[WHAT YOU SHOULD DO]:
How many lines of the listing contain the string "place"? Case counts. Reply with the number only.

[GIVEN DATA]:
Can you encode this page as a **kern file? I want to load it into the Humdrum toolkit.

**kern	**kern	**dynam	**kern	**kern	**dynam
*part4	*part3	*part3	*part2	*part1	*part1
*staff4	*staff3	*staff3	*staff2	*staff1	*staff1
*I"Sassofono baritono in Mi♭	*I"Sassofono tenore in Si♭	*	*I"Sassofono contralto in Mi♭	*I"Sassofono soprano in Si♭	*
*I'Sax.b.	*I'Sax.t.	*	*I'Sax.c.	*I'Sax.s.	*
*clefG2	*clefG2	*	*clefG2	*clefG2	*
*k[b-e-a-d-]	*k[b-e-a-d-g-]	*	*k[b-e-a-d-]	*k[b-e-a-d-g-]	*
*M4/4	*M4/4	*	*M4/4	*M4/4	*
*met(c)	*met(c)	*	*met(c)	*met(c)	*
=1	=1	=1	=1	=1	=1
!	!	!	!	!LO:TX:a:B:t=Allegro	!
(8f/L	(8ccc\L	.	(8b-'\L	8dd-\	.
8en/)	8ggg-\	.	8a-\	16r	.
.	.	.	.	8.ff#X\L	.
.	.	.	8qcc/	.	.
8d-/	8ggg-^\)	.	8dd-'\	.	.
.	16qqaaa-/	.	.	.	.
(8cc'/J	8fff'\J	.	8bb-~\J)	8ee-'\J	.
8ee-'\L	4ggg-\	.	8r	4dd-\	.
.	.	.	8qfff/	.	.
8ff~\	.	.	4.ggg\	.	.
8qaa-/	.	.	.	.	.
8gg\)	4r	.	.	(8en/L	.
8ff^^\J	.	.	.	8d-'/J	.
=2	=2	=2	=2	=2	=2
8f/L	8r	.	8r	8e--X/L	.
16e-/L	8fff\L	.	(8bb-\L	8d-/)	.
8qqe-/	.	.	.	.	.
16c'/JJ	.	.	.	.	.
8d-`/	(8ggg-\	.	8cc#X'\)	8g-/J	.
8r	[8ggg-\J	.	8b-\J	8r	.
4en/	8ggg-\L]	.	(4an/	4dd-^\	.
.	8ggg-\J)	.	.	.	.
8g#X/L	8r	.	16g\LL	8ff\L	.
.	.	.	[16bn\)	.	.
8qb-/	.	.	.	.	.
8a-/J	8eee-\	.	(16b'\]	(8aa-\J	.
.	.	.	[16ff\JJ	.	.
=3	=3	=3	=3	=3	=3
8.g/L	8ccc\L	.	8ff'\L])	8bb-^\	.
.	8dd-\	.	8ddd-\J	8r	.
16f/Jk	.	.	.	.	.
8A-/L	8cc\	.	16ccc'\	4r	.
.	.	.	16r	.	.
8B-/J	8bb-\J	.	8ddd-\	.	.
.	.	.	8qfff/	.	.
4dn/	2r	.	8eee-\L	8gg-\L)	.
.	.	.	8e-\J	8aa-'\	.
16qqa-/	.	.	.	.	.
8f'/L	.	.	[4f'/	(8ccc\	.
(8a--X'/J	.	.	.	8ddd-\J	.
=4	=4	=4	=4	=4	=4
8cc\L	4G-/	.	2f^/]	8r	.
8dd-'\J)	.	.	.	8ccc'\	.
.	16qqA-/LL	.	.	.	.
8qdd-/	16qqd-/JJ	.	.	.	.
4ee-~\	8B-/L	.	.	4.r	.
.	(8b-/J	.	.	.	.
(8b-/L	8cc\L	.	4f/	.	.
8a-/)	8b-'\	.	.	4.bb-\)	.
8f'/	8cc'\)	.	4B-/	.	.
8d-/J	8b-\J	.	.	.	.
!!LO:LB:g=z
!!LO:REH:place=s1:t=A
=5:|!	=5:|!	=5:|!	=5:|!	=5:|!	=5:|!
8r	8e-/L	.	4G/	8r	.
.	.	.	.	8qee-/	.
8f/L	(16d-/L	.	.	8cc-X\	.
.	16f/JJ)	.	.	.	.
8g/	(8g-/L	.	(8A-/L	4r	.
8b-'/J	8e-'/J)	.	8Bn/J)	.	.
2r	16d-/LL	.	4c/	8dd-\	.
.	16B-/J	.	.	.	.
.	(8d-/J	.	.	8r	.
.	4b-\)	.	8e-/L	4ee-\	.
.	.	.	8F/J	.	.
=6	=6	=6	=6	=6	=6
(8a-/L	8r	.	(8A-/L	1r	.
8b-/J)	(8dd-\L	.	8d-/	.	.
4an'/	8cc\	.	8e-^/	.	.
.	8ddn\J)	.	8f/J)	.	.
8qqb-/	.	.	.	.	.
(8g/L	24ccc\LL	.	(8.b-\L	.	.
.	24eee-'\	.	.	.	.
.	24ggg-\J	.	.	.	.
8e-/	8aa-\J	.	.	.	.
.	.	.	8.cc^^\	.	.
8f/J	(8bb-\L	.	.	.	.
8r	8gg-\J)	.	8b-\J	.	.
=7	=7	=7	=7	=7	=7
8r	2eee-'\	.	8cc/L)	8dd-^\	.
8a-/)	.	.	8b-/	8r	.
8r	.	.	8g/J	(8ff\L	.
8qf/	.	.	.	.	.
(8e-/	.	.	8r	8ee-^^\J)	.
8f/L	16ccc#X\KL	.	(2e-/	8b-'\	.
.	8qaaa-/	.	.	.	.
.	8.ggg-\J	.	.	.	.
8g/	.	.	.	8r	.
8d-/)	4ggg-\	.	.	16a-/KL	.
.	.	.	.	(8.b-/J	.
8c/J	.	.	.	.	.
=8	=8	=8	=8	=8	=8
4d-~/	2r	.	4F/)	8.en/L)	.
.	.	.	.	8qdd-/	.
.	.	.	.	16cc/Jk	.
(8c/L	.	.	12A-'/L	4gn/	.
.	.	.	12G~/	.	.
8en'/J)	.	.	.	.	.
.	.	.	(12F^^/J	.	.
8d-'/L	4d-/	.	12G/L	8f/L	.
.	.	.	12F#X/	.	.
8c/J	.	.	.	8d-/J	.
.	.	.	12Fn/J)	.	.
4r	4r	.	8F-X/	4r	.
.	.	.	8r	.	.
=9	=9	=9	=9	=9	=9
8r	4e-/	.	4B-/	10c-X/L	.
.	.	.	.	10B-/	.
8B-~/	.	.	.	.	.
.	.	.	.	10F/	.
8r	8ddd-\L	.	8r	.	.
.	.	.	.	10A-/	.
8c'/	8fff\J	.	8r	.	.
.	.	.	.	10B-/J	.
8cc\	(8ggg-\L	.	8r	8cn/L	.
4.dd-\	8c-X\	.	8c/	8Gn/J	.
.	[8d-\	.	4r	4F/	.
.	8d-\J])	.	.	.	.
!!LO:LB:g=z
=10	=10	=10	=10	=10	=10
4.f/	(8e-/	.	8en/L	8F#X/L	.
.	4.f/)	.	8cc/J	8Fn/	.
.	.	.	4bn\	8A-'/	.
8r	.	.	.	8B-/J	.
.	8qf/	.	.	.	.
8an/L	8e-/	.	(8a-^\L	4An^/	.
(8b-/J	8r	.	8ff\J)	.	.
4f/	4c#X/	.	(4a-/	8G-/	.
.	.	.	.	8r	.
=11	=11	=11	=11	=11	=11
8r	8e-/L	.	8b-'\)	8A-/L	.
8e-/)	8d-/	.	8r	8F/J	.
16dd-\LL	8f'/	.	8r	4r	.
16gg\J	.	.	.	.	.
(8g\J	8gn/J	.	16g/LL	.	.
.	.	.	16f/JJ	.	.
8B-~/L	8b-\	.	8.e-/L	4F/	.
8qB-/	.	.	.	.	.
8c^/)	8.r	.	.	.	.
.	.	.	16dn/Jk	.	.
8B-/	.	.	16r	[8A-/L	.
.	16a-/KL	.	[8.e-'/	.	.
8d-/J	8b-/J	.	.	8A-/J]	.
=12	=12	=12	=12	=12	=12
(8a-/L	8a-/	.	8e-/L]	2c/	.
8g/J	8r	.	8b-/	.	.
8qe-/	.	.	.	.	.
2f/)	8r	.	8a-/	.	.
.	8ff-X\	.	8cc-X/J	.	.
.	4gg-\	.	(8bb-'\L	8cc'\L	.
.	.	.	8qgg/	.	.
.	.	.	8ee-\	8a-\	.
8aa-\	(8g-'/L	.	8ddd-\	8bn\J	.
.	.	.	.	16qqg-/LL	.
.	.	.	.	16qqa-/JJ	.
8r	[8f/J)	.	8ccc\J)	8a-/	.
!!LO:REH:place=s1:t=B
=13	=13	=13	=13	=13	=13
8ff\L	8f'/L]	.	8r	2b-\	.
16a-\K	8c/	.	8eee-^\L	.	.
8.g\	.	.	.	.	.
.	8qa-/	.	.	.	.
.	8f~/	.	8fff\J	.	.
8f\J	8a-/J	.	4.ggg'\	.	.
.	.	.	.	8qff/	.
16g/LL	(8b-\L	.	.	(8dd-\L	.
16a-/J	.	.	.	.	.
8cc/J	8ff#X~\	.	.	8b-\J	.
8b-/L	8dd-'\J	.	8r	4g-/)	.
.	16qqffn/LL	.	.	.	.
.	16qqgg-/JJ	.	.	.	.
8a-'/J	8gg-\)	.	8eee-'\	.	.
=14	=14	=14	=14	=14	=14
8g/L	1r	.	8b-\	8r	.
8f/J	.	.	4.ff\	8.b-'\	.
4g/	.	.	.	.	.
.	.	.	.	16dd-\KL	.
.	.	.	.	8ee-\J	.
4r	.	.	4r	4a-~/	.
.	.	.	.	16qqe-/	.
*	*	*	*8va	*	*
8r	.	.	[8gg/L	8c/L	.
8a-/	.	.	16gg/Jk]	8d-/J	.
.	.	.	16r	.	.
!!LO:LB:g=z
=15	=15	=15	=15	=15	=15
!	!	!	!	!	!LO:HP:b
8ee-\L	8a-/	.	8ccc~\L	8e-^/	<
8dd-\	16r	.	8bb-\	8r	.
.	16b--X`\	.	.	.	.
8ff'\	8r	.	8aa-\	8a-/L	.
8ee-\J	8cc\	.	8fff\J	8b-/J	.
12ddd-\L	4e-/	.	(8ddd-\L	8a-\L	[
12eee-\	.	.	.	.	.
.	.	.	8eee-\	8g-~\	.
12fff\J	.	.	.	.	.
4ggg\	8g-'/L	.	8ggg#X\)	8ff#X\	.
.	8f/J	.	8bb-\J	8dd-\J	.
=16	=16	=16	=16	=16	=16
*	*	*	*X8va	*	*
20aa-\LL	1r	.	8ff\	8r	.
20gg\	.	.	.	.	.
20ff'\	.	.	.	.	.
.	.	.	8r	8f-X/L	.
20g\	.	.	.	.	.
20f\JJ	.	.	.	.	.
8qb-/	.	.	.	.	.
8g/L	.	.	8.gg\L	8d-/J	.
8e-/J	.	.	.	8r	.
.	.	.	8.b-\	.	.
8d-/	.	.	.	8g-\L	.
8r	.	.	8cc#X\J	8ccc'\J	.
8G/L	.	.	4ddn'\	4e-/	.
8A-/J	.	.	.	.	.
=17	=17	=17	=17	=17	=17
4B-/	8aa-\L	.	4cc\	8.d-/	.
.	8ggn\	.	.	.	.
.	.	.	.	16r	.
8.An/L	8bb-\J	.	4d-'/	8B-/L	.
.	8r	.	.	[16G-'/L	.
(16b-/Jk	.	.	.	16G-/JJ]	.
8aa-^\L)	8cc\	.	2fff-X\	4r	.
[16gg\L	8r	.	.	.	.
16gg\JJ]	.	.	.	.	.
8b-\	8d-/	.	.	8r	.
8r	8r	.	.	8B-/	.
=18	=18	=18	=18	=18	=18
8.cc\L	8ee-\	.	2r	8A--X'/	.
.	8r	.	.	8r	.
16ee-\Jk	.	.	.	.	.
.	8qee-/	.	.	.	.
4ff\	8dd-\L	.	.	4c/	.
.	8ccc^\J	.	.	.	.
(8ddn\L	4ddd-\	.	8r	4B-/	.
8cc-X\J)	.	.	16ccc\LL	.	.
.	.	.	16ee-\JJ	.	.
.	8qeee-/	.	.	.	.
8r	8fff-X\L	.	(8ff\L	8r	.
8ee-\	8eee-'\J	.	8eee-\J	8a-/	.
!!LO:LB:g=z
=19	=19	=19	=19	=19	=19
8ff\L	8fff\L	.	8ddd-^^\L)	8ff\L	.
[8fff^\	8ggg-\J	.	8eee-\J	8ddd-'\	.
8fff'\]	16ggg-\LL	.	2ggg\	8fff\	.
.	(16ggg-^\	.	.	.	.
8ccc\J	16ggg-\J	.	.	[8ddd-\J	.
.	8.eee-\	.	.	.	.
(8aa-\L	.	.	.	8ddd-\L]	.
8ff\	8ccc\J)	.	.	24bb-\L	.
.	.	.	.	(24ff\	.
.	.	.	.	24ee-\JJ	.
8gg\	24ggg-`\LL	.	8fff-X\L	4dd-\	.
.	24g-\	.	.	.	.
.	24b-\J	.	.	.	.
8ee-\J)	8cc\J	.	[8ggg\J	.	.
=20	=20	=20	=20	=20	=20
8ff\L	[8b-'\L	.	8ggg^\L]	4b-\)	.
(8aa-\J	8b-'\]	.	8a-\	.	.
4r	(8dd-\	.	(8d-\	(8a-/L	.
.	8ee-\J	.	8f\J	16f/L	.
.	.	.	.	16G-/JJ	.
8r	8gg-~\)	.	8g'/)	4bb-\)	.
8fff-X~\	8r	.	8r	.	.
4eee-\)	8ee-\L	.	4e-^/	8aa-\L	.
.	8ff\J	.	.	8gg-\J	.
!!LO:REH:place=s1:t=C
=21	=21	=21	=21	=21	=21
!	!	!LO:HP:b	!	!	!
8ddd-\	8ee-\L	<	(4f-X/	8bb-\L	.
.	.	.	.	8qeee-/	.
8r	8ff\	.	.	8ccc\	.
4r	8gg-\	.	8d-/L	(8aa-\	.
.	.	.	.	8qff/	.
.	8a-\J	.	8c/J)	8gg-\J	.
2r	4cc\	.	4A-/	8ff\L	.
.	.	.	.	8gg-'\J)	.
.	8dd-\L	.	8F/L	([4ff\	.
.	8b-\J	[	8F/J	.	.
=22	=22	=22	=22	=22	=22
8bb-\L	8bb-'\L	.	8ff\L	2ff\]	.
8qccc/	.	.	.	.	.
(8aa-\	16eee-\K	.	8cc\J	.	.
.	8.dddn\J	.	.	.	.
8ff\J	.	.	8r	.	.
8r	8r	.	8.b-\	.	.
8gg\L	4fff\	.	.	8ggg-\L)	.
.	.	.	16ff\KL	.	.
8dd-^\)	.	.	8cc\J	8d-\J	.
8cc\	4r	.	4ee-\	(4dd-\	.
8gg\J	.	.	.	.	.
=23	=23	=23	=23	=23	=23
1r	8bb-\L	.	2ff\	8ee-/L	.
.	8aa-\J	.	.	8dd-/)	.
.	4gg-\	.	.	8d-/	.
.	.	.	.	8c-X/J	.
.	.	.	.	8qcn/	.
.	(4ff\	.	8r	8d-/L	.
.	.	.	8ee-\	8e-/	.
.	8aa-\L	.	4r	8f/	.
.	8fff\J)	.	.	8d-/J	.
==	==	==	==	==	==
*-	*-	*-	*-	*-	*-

[EXERCISE ANSWER]:
3